Task prompt: Take from the records below each line that holds "none".

Supplied material:
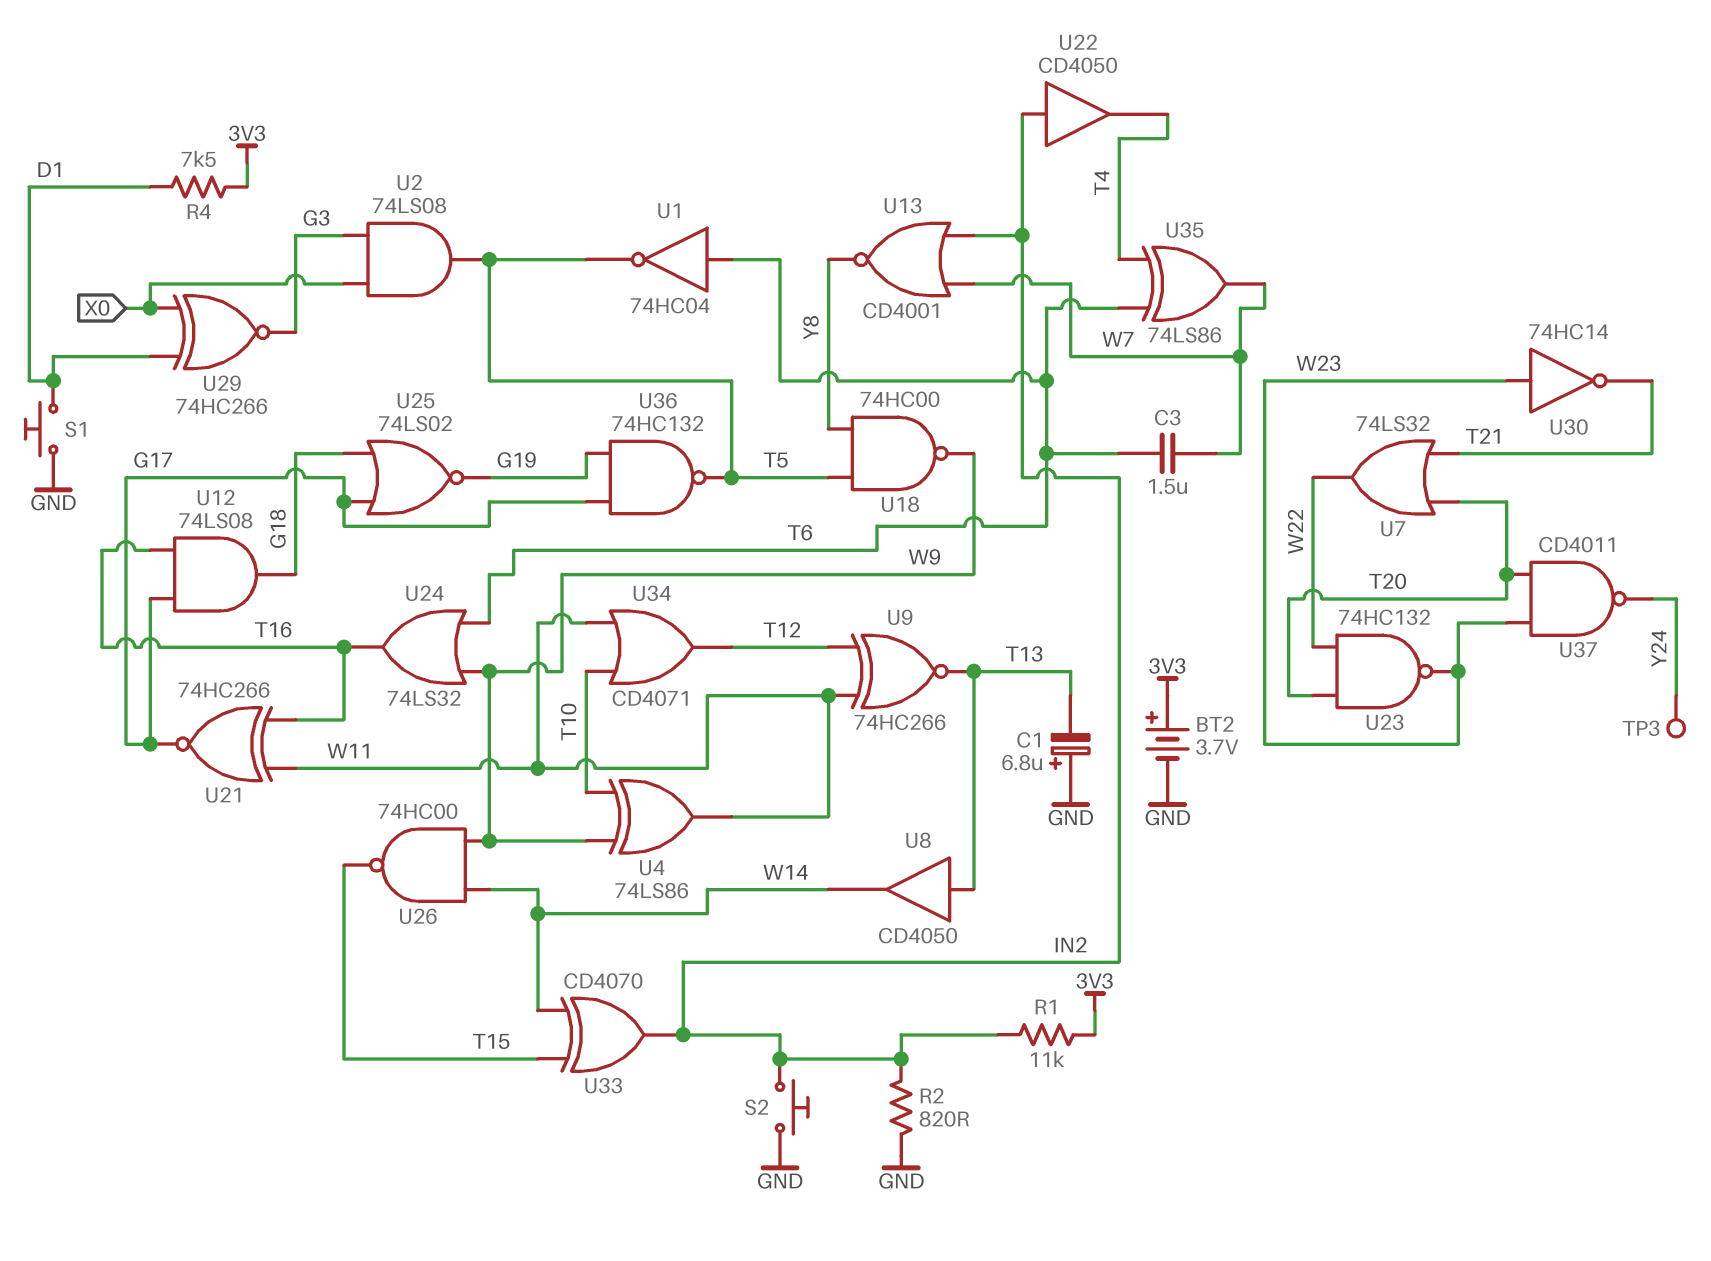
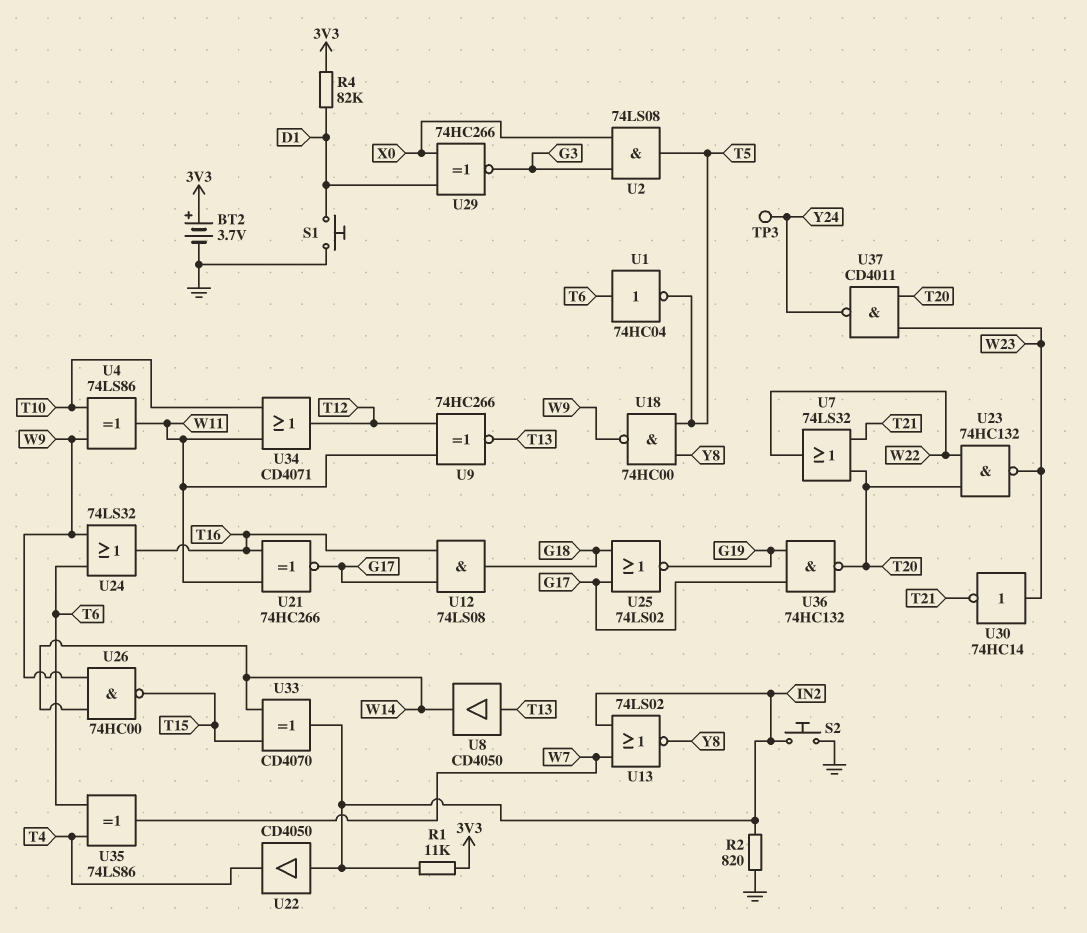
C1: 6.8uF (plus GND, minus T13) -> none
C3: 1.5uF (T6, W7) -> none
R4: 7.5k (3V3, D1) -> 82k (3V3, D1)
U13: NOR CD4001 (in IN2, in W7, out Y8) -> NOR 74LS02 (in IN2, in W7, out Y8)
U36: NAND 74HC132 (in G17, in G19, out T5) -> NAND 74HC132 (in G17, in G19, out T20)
...
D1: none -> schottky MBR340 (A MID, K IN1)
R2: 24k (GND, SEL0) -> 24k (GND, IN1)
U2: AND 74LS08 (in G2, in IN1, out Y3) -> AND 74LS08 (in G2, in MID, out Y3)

Answer box:
C1: 6.8uF (plus GND, minus T13) -> none
C3: 1.5uF (T6, W7) -> none
D1: none -> schottky MBR340 (A MID, K IN1)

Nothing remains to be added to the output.